▸ **Data for the task**
--- START ---

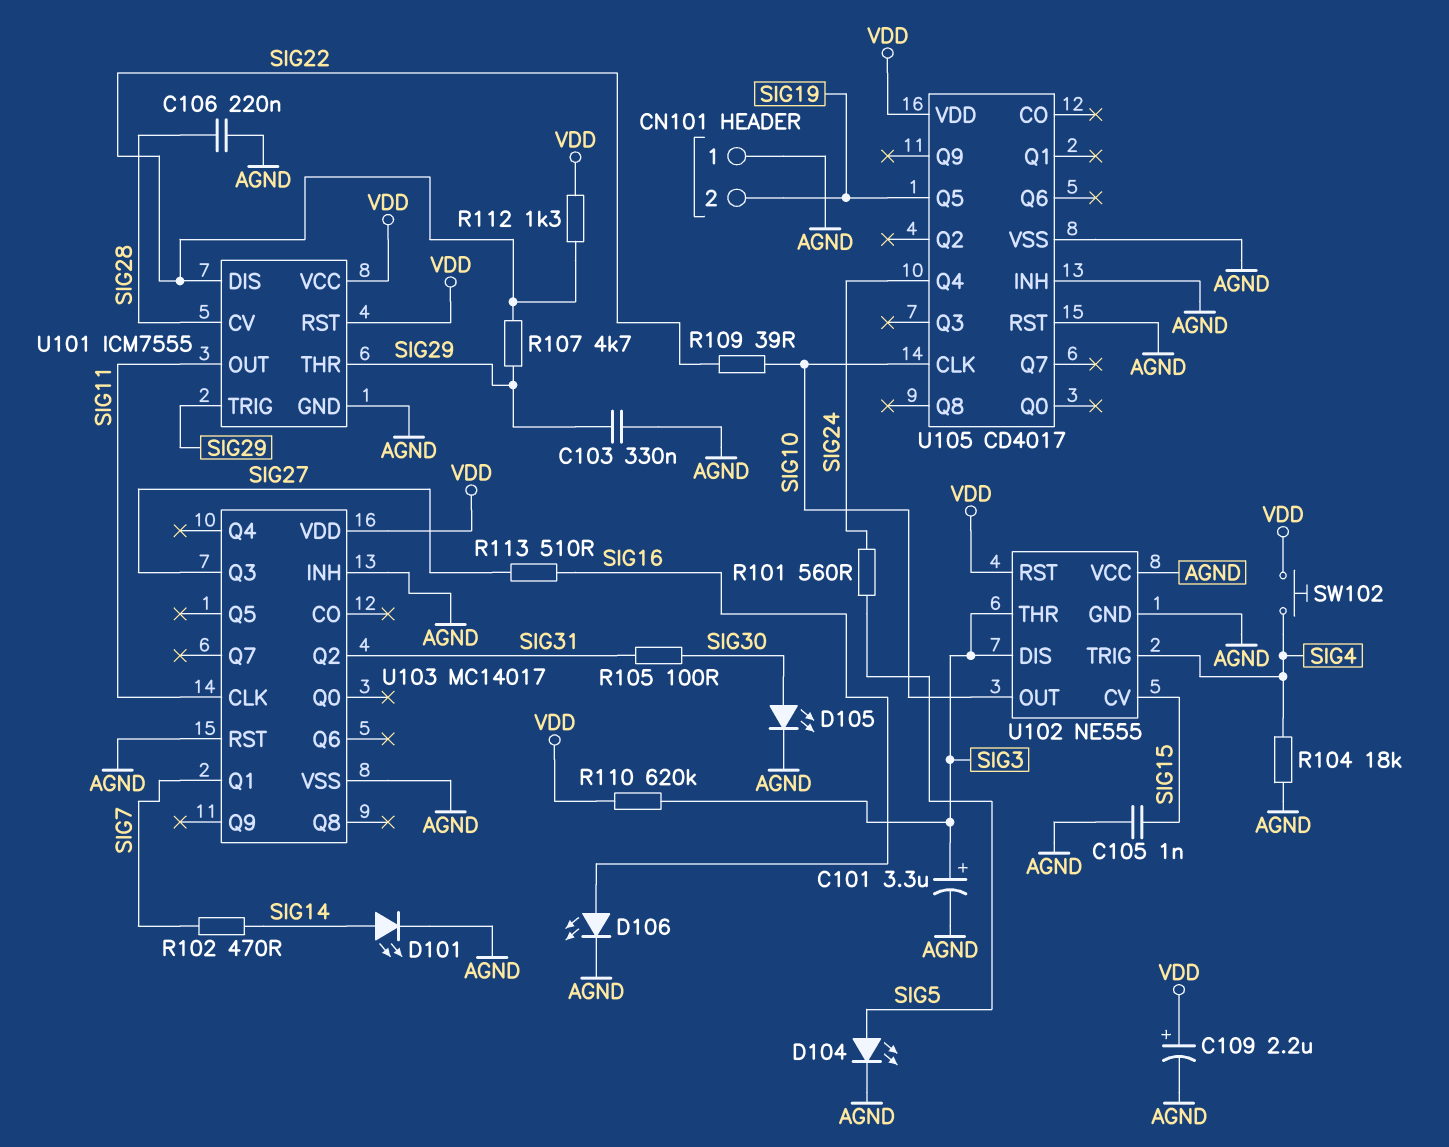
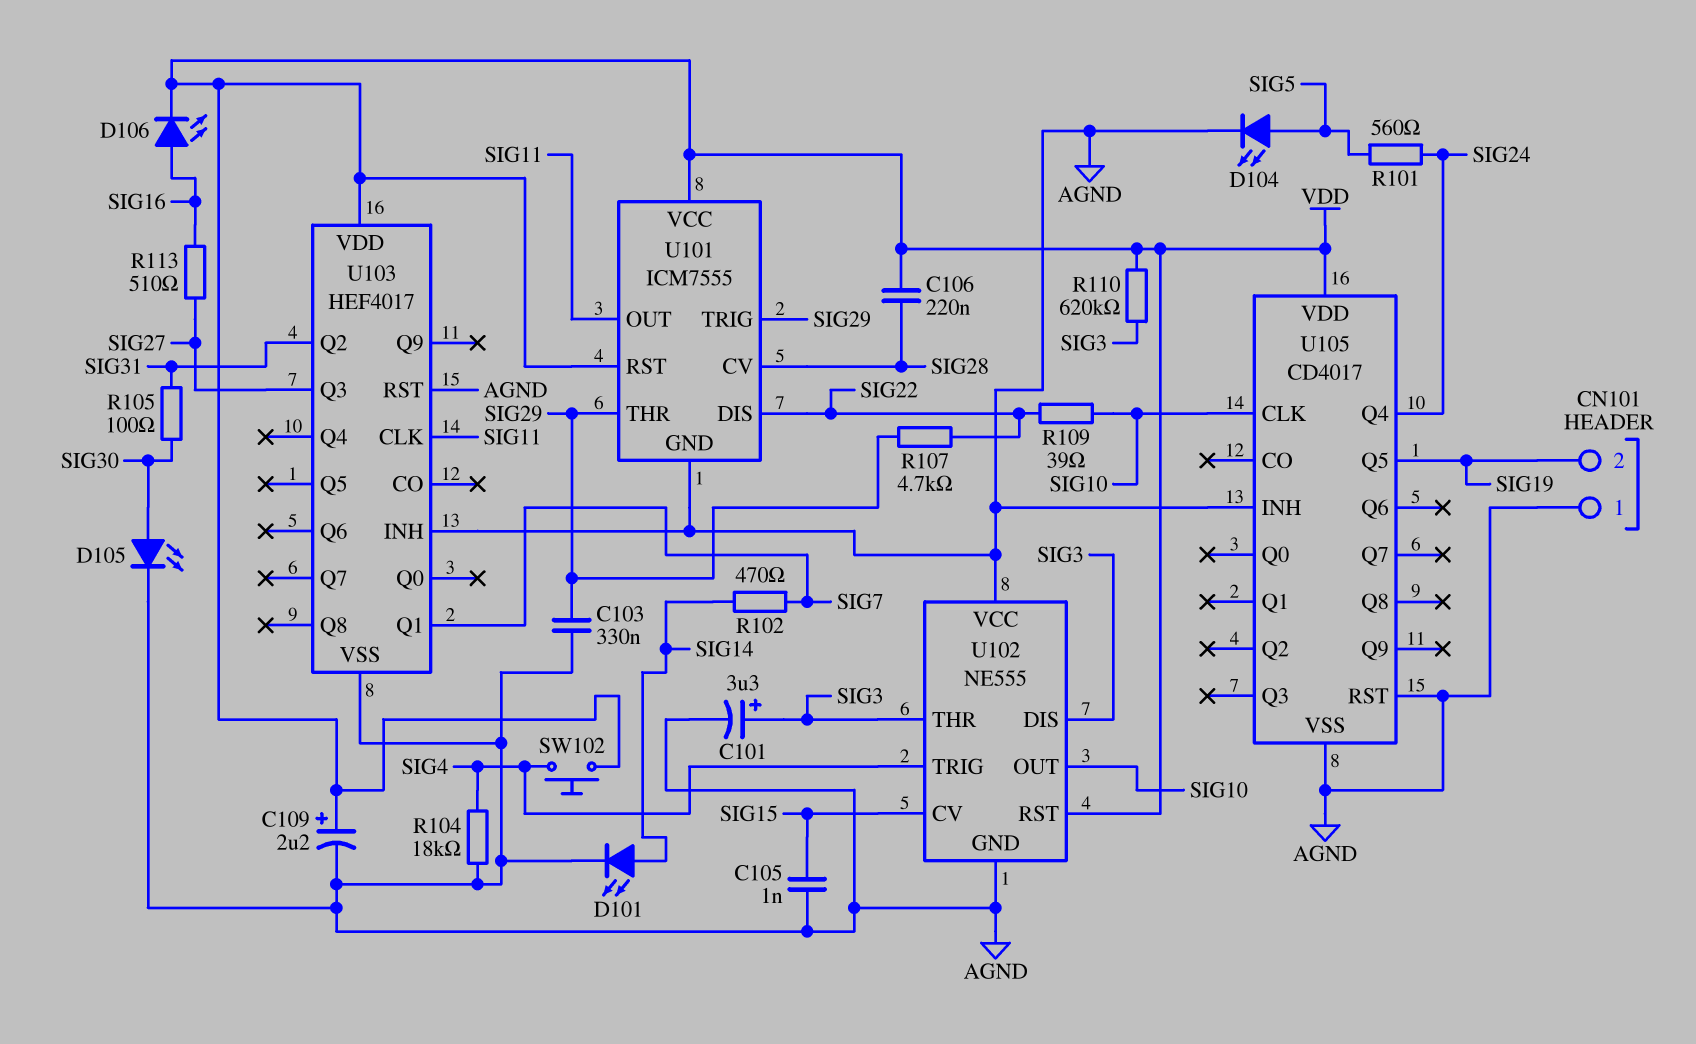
C106: 220nF (AGND, SIG28) -> 220nF (SIG28, VDD)
D106: LED (A SIG16, K AGND) -> LED (A SIG16, K VDD)
R112: 1.3k (SIG22, VDD) -> none
U103: MC14017 -> HEF4017

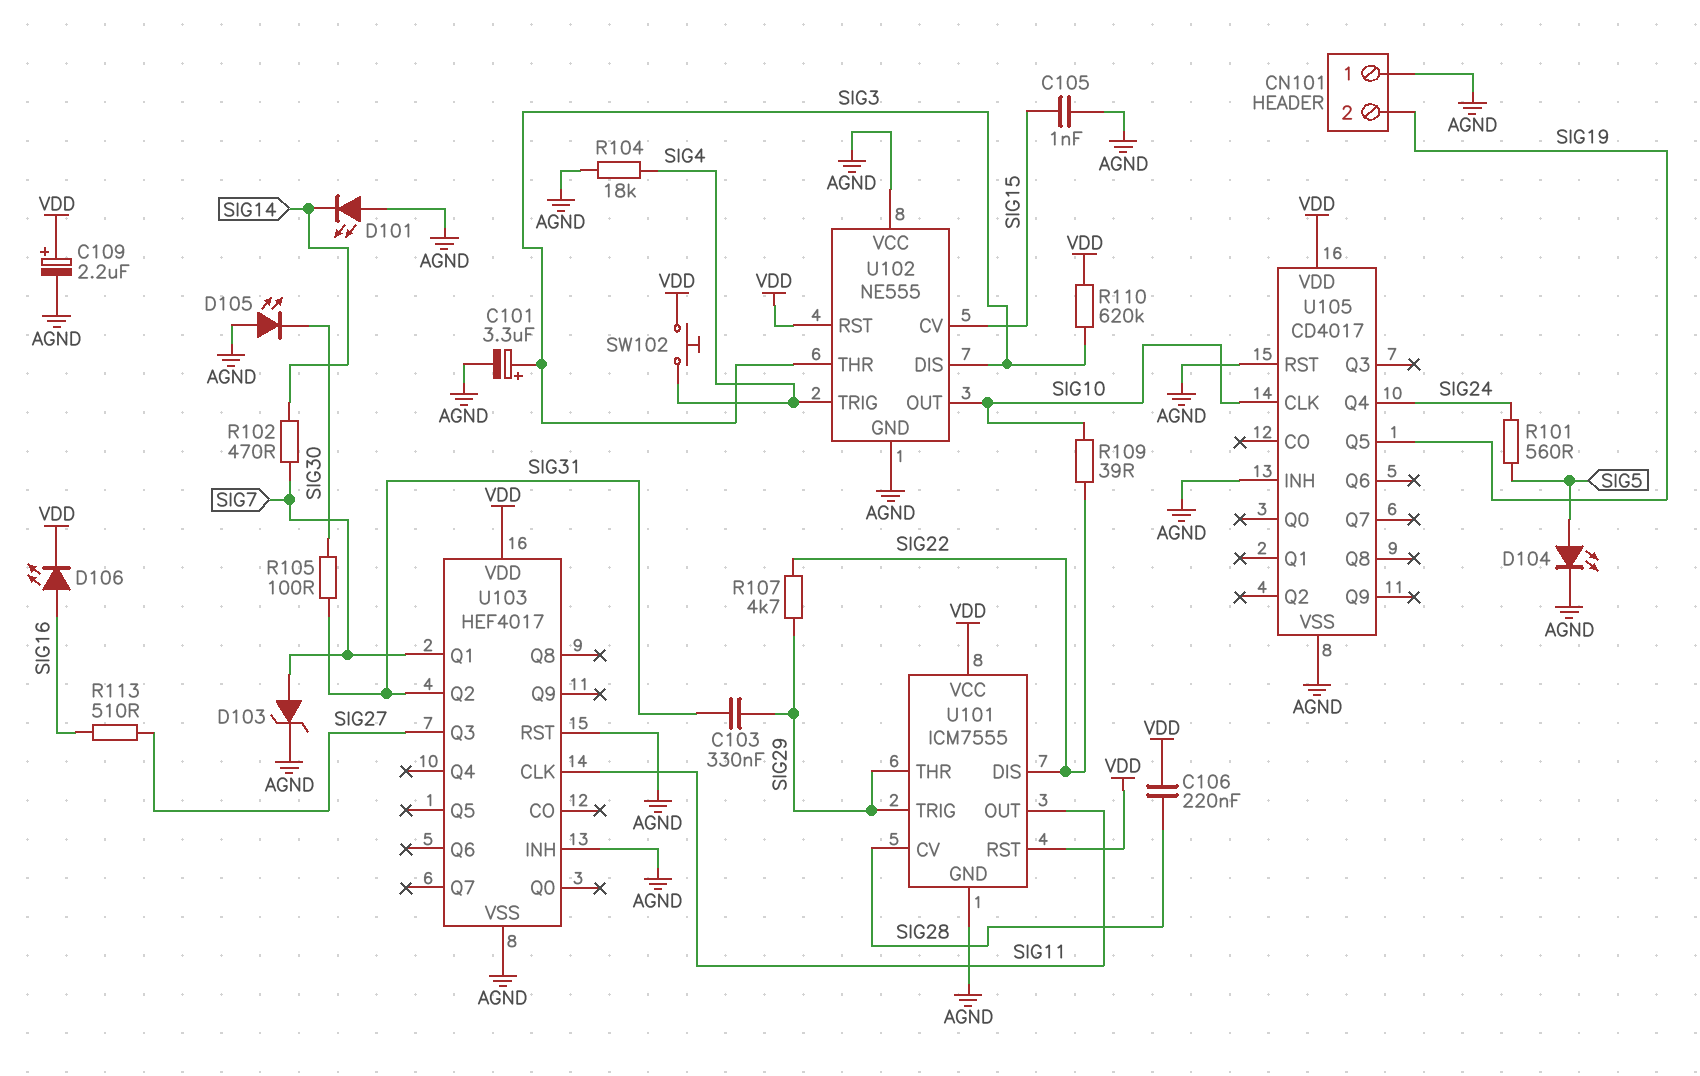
C103: 330nF (AGND, SIG29) -> 330nF (SIG29, SIG31)
D101: LED (A SIG14, K AGND) -> LED (A AGND, K SIG14)
D103: none -> zener (A SIG7, K AGND)
D105: LED (A SIG30, K AGND) -> LED (A AGND, K SIG30)

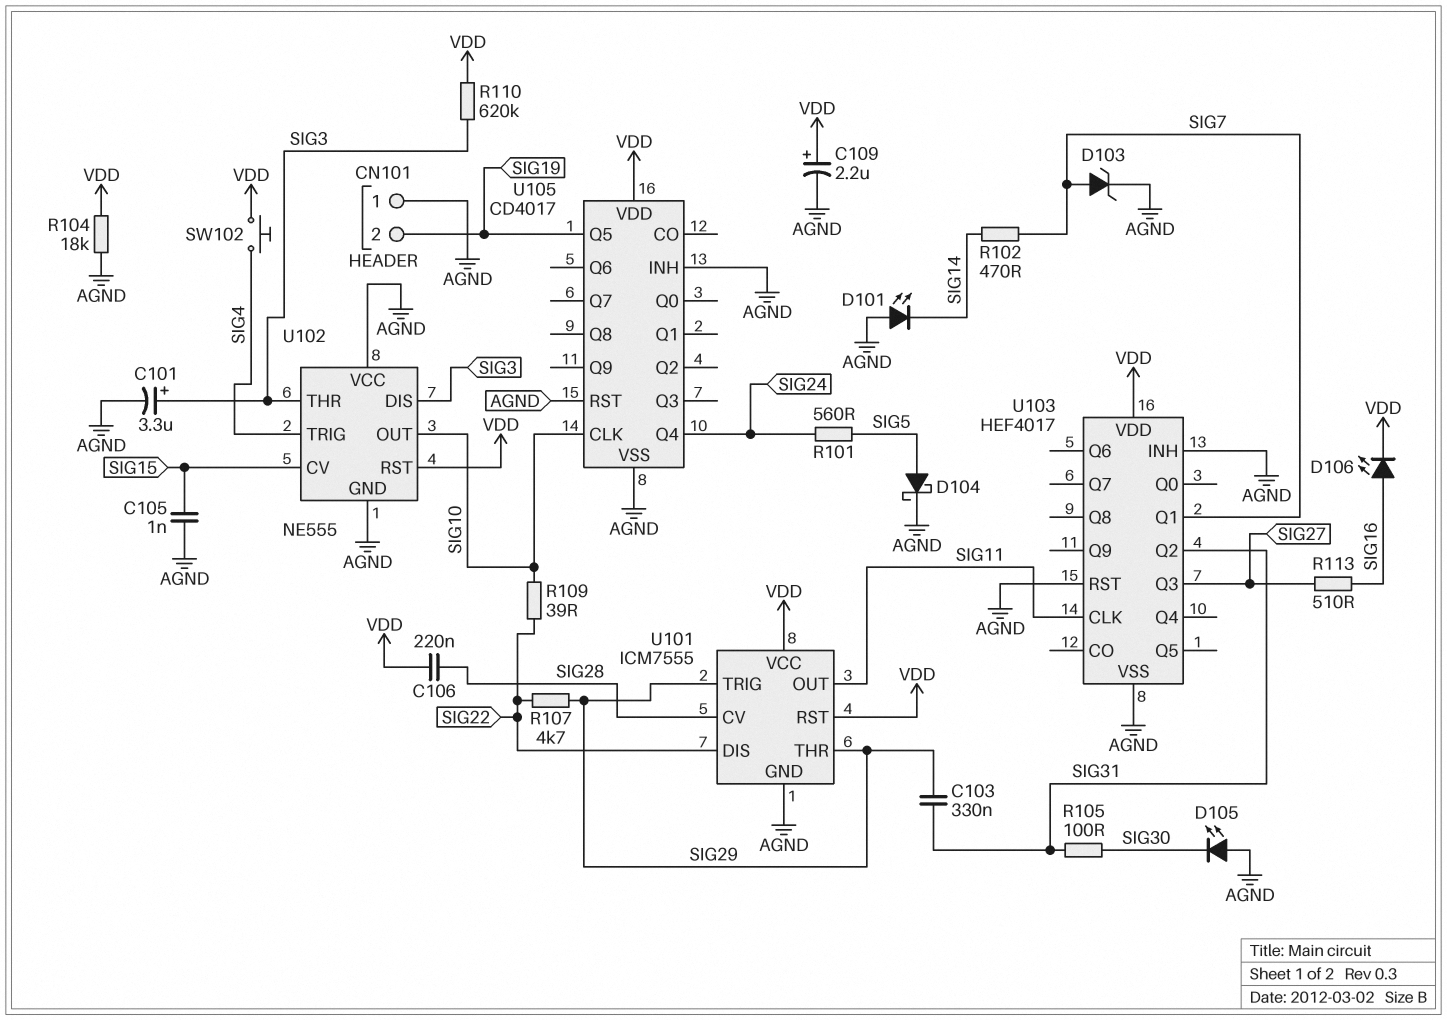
D104: LED (A SIG5, K AGND) -> schottky (A SIG5, K AGND)
R104: 18k (AGND, SIG4) -> 18k (AGND, VDD)

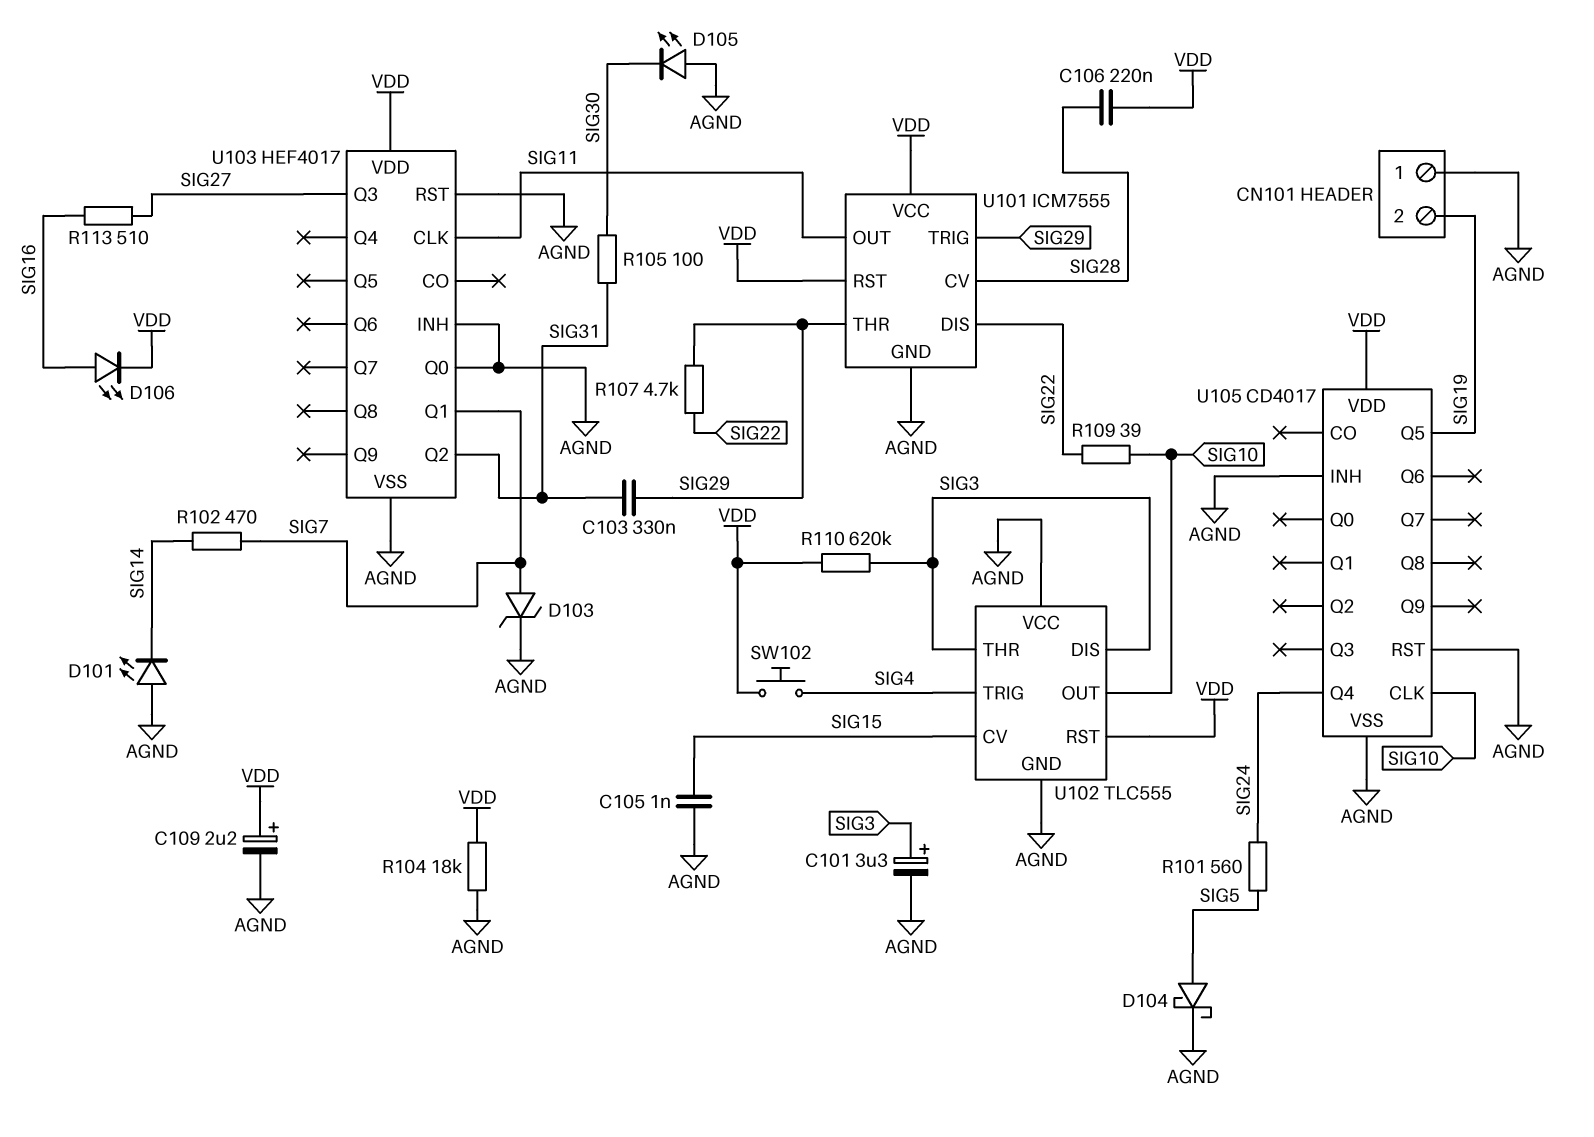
U102: NE555 -> TLC555
U103 pin Q0: none -> AGND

--- END ---

▸ **What is being asked**
Please transcribe every record above exactly as written, leaving out the pictures.

▸ **Task output**
C106: 220nF (AGND, SIG28) -> 220nF (SIG28, VDD)
D106: LED (A SIG16, K AGND) -> LED (A SIG16, K VDD)
R112: 1.3k (SIG22, VDD) -> none
U103: MC14017 -> HEF4017

C103: 330nF (AGND, SIG29) -> 330nF (SIG29, SIG31)
D101: LED (A SIG14, K AGND) -> LED (A AGND, K SIG14)
D103: none -> zener (A SIG7, K AGND)
D105: LED (A SIG30, K AGND) -> LED (A AGND, K SIG30)

D104: LED (A SIG5, K AGND) -> schottky (A SIG5, K AGND)
R104: 18k (AGND, SIG4) -> 18k (AGND, VDD)

U102: NE555 -> TLC555
U103 pin Q0: none -> AGND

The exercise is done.